### To do
Search the data for the word "yellow" and copy out every line that has it.

### Data section

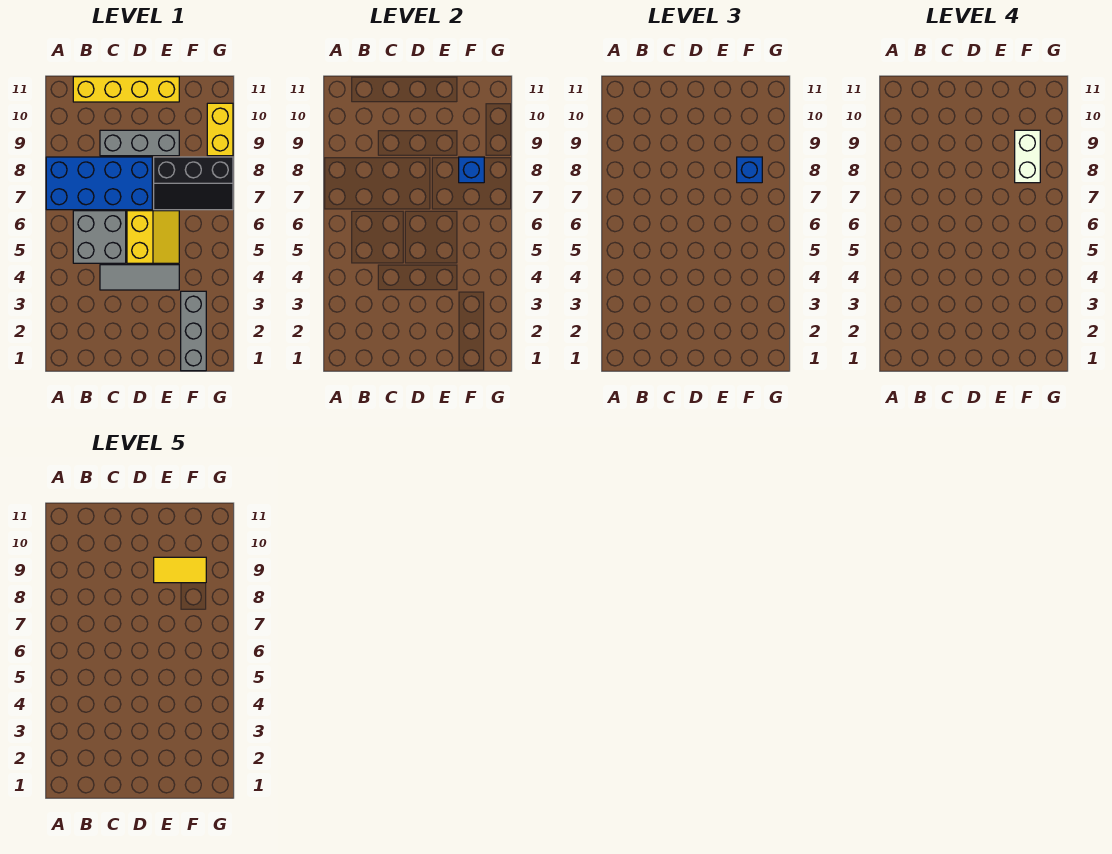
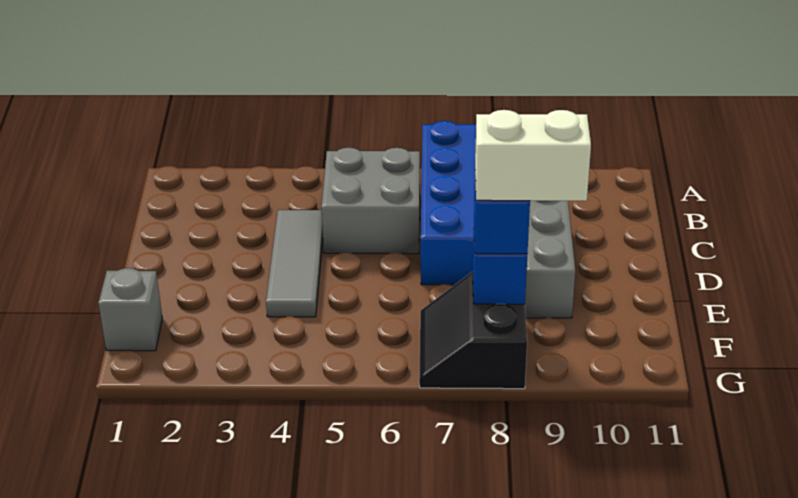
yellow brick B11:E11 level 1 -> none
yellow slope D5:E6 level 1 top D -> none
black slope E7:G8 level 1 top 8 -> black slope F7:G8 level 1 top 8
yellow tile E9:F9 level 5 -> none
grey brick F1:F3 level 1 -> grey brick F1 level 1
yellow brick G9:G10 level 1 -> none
...
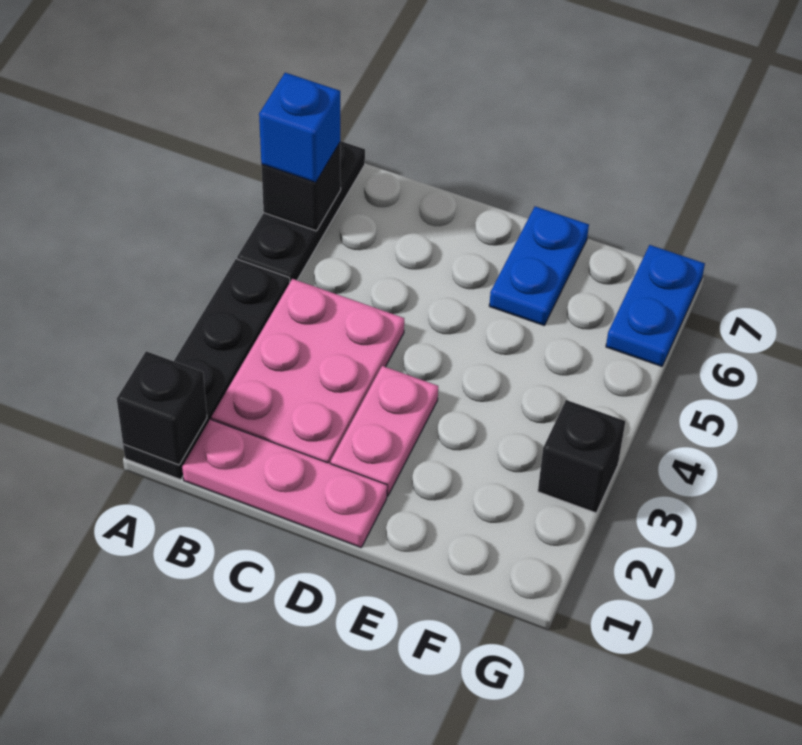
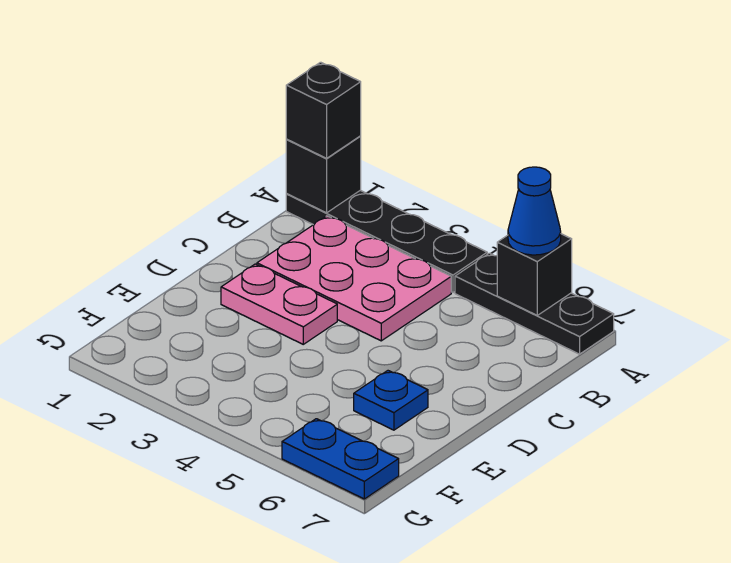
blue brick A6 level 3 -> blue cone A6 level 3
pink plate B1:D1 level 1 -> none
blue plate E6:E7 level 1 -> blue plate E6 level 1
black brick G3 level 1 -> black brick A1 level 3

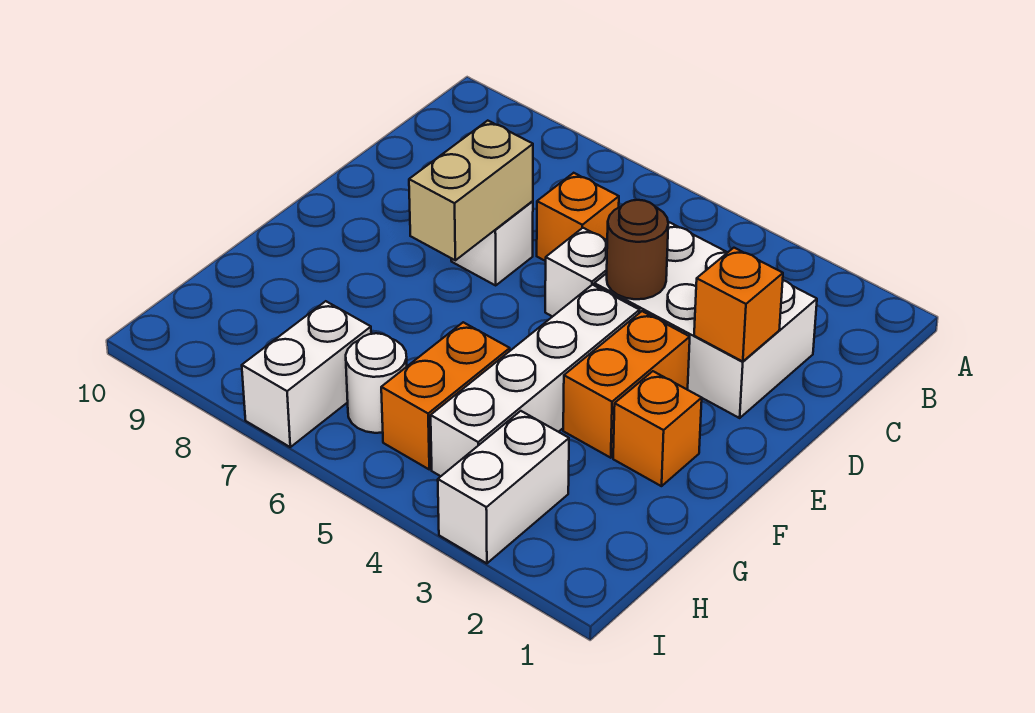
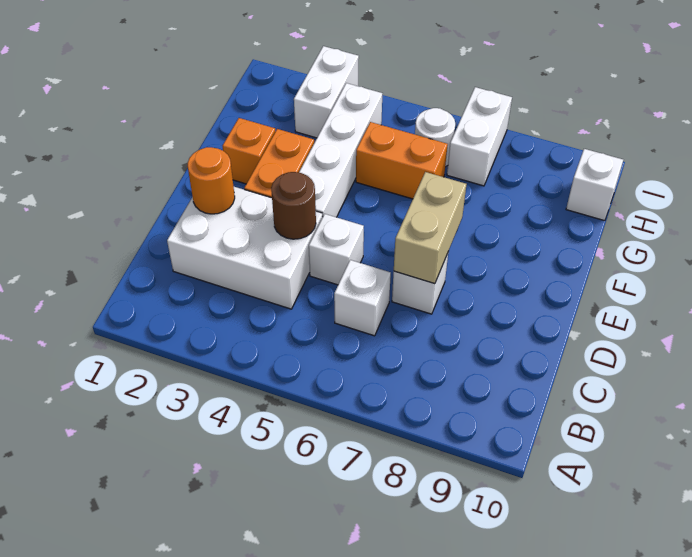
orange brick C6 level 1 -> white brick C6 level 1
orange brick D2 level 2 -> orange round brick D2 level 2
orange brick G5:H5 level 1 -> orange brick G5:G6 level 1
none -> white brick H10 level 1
==
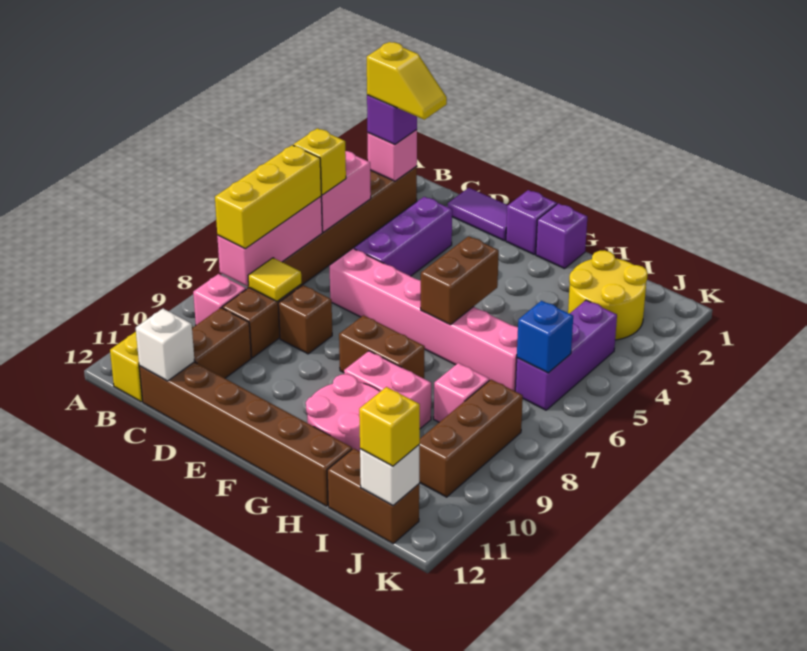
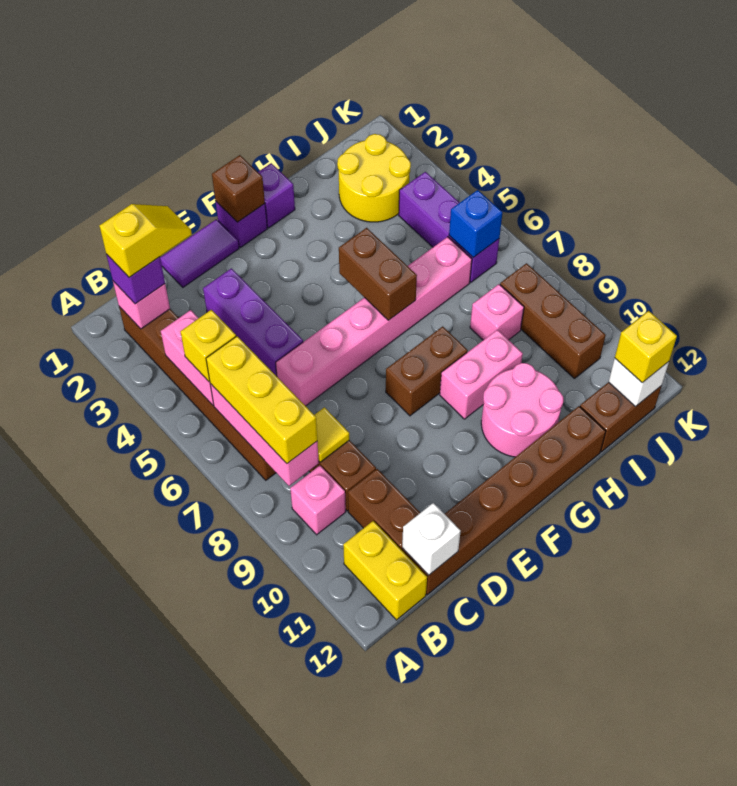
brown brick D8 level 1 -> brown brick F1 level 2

### Solution to this task
yellow brick B11:E11 level 1 -> none
yellow slope D5:E6 level 1 top D -> none
yellow tile E9:F9 level 5 -> none
yellow brick G9:G10 level 1 -> none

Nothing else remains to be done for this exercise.